◆ Brief
Word for word, give the entries back.

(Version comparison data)
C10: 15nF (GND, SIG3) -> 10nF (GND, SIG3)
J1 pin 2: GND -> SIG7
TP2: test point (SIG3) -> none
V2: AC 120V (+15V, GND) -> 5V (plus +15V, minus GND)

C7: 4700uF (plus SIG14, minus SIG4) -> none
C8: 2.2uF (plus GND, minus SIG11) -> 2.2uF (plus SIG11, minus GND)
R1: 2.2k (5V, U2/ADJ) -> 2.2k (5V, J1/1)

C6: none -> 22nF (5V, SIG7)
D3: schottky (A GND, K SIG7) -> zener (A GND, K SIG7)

◆ Response to the task
C10: 15nF (GND, SIG3) -> 10nF (GND, SIG3)
J1 pin 2: GND -> SIG7
TP2: test point (SIG3) -> none
V2: AC 120V (+15V, GND) -> 5V (plus +15V, minus GND)

C7: 4700uF (plus SIG14, minus SIG4) -> none
C8: 2.2uF (plus GND, minus SIG11) -> 2.2uF (plus SIG11, minus GND)
R1: 2.2k (5V, U2/ADJ) -> 2.2k (5V, J1/1)

C6: none -> 22nF (5V, SIG7)
D3: schottky (A GND, K SIG7) -> zener (A GND, K SIG7)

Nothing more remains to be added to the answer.